→ What needs to be done
From the line with "(349, 454) = (146, 414): black" to the last line of the data below, repeat every line exactly and add nothing.

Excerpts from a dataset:
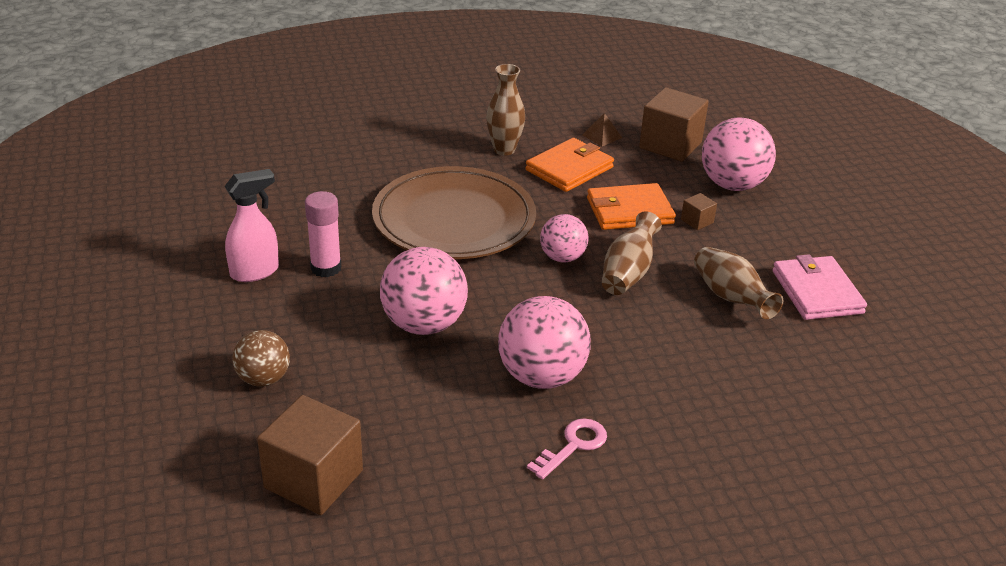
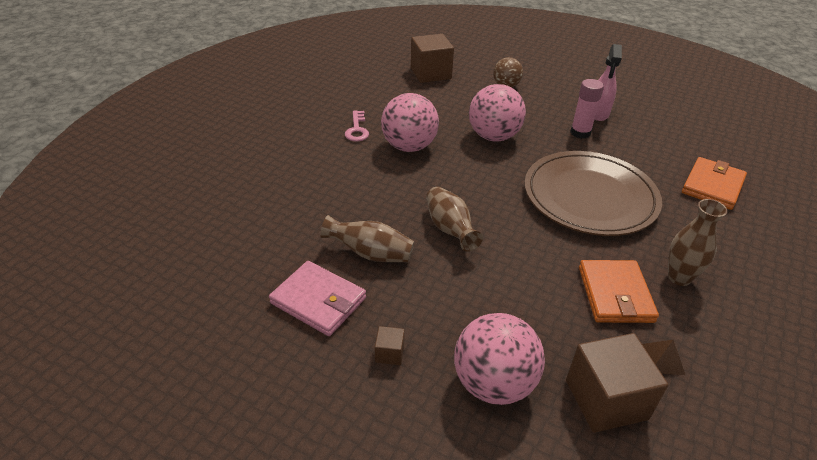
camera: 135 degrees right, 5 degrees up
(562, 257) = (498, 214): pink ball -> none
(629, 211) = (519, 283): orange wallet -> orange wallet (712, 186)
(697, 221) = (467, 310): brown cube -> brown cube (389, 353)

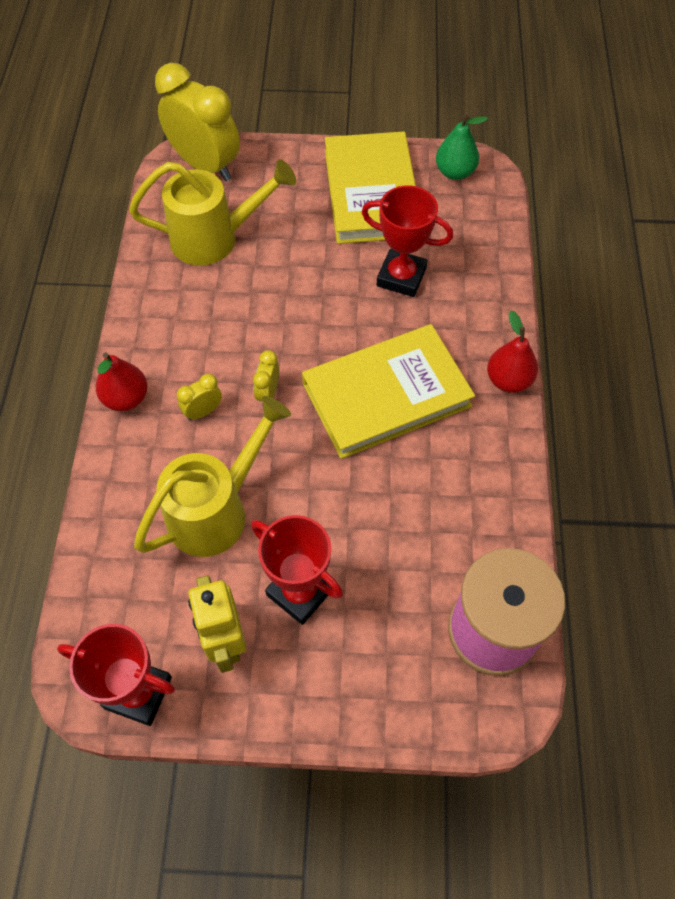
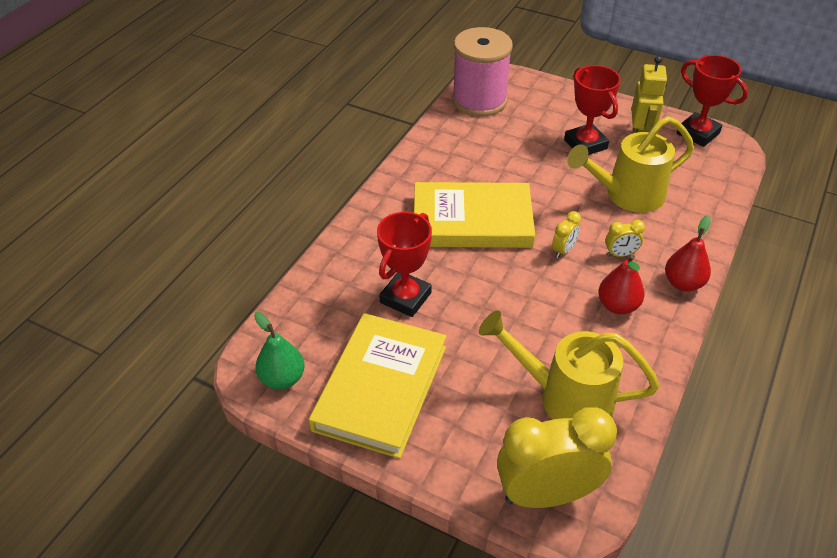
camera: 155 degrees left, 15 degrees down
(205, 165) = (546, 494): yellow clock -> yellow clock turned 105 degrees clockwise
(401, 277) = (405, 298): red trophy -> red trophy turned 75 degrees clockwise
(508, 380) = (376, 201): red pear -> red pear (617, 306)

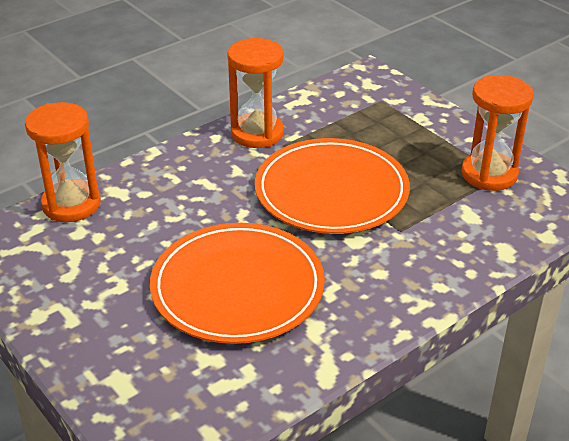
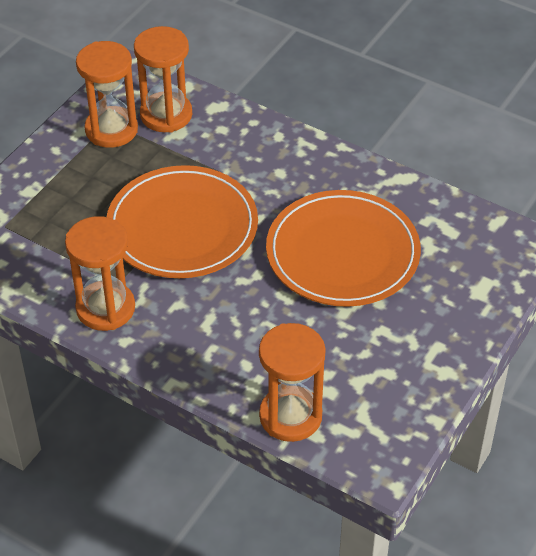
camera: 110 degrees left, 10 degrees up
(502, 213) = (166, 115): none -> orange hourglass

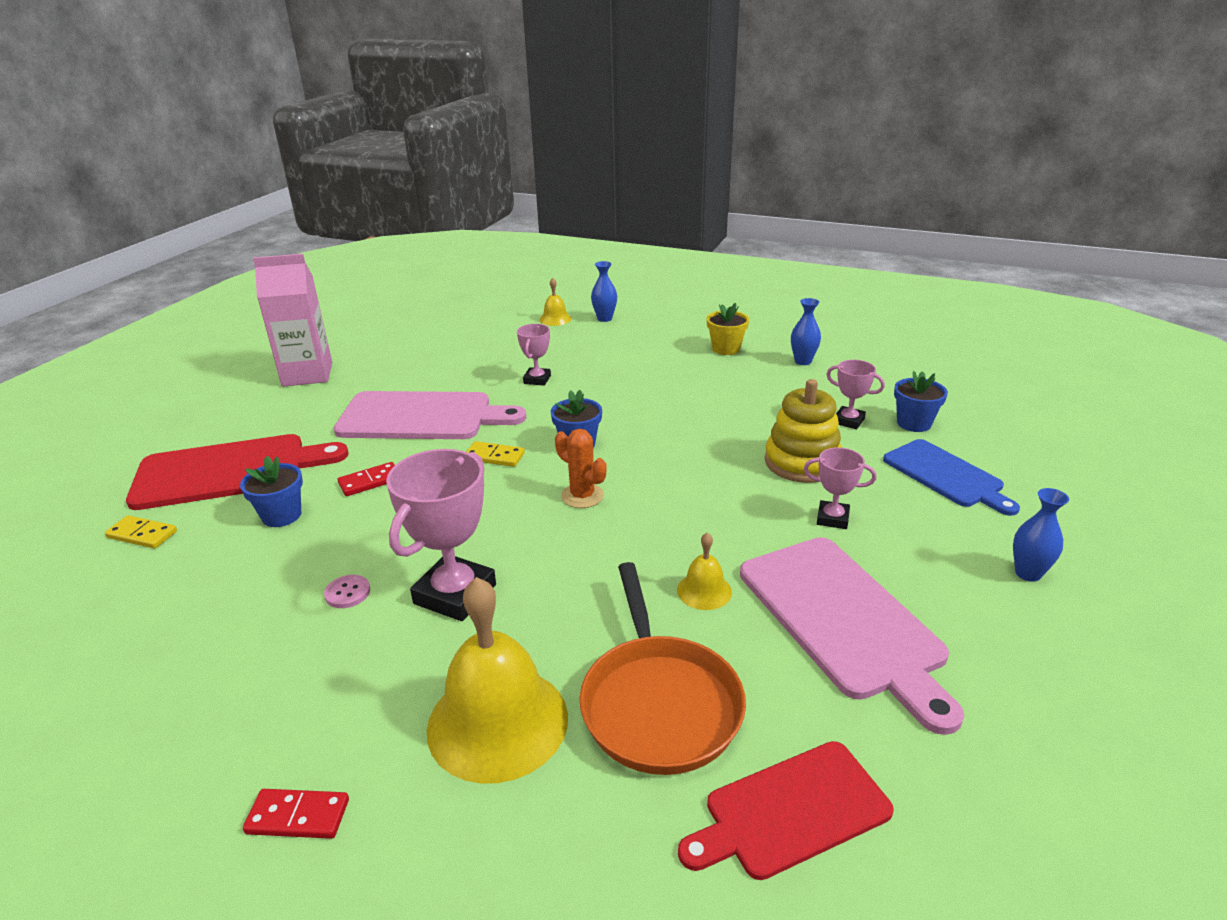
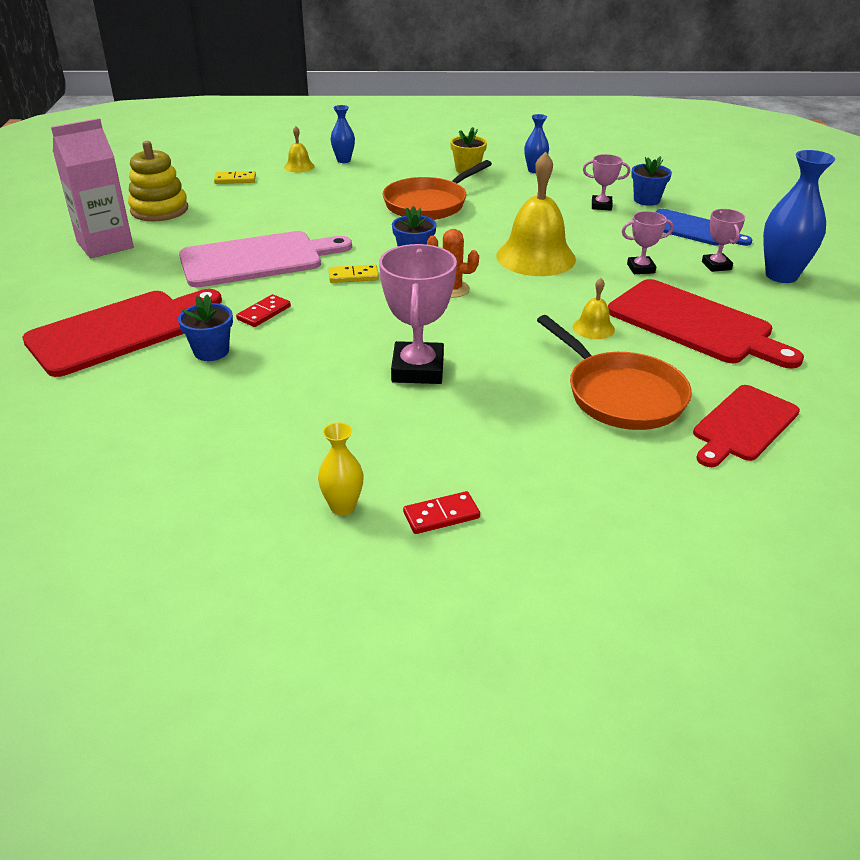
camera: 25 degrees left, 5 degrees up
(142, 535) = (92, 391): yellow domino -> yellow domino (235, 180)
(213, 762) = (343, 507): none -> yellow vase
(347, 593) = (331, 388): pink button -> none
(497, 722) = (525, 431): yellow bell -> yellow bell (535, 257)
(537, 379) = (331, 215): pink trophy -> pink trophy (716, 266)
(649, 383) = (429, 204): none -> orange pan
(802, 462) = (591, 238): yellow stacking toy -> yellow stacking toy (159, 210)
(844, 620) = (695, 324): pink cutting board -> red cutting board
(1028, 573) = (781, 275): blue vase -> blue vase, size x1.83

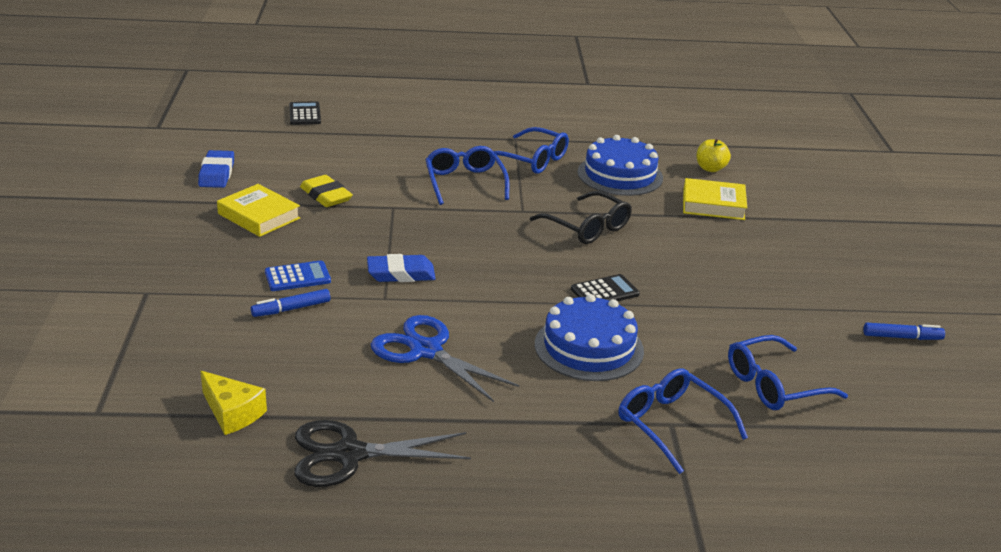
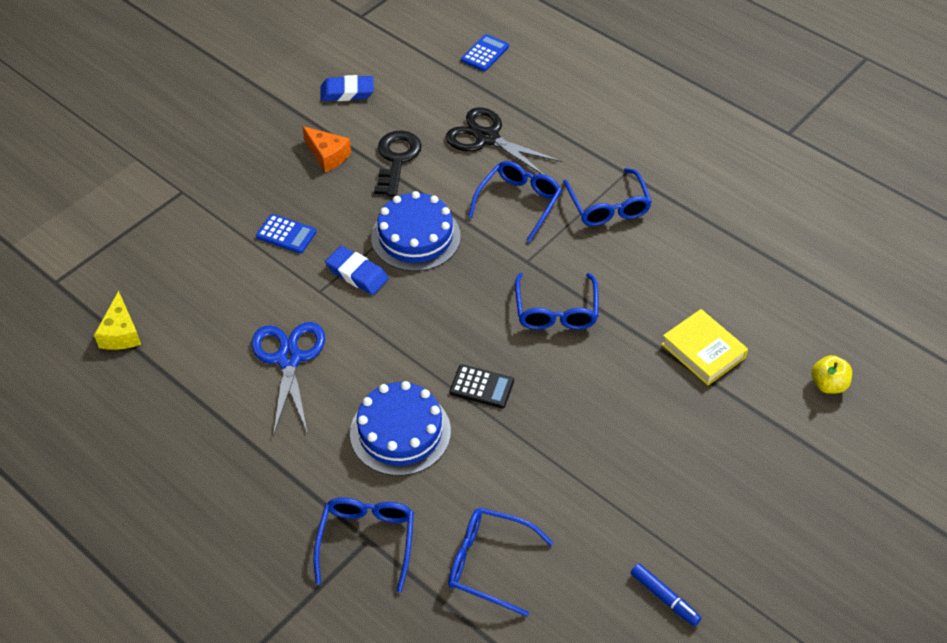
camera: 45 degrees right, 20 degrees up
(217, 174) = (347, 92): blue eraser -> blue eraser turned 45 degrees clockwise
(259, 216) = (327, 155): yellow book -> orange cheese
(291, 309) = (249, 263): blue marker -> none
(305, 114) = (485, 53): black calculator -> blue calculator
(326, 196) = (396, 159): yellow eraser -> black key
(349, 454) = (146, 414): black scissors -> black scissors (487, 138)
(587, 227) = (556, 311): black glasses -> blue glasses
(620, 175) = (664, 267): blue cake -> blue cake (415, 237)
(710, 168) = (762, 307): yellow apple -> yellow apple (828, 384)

→ Exercise solution
(349, 454) = (146, 414): black scissors -> black scissors (487, 138)
(587, 227) = (556, 311): black glasses -> blue glasses
(620, 175) = (664, 267): blue cake -> blue cake (415, 237)
(710, 168) = (762, 307): yellow apple -> yellow apple (828, 384)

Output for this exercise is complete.